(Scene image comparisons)
▼

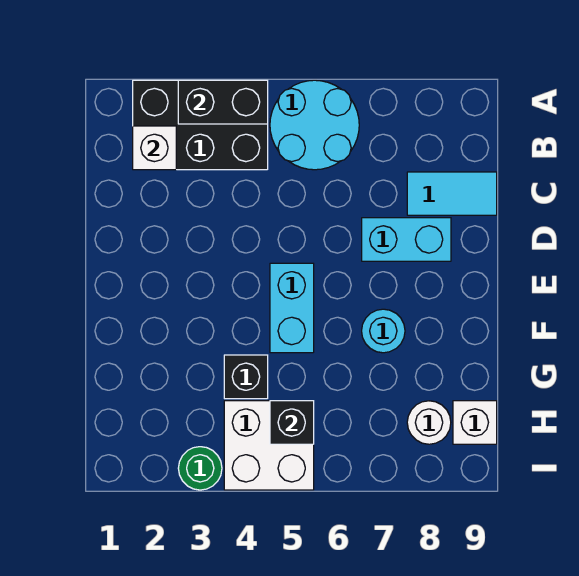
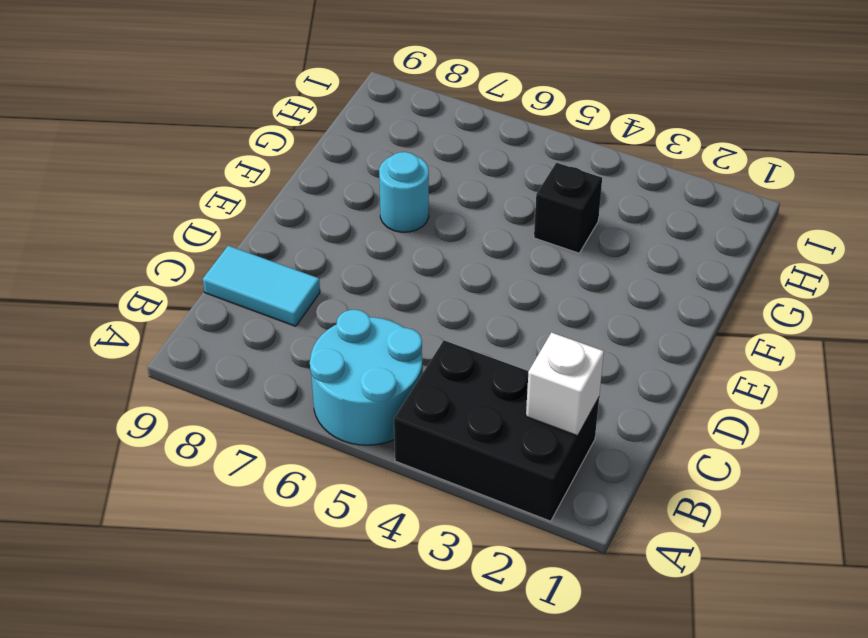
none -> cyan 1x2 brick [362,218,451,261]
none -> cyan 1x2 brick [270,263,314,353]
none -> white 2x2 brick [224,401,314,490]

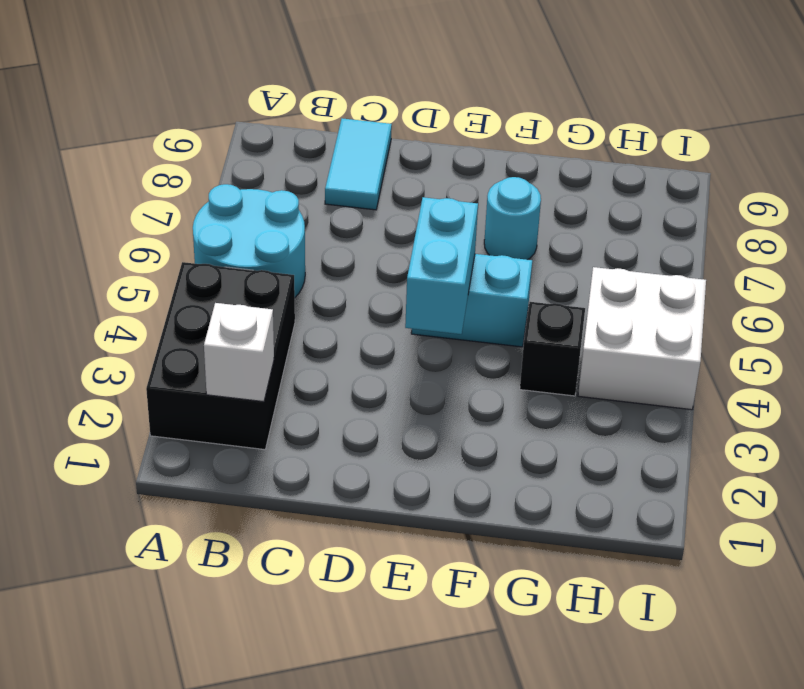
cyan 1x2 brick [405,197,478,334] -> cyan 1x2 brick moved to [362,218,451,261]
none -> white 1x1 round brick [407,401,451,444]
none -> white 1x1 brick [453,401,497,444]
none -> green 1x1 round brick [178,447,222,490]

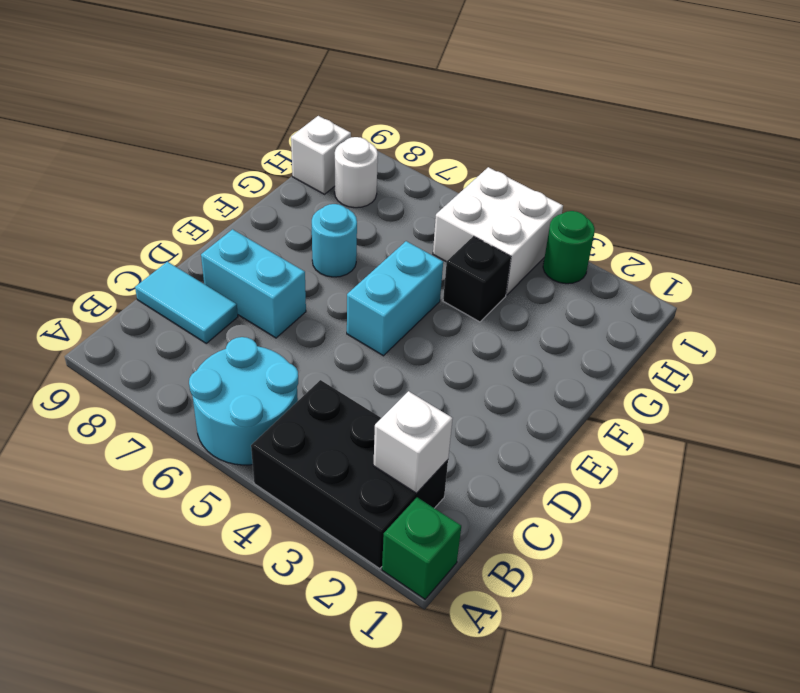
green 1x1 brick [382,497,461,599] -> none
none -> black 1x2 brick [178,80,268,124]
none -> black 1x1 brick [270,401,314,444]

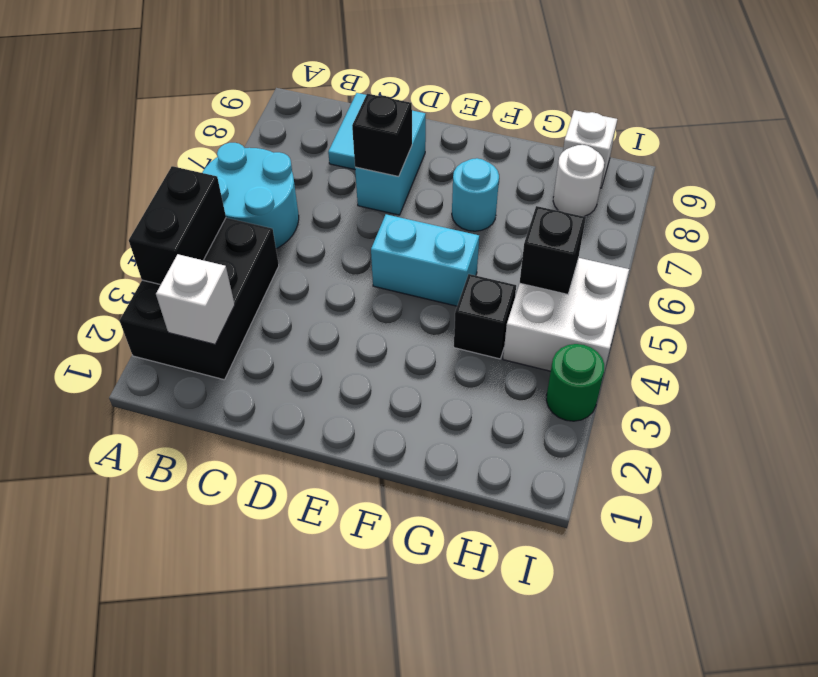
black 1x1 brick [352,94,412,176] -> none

▲

### REQUIRED ACTION:
Examine the records and pull out every line where the string "cyan" occurs.

### WRITTEN RESPONSE:
none -> cyan 1x2 brick [362,218,451,261]
none -> cyan 1x2 brick [270,263,314,353]
cyan 1x2 brick [405,197,478,334] -> cyan 1x2 brick moved to [362,218,451,261]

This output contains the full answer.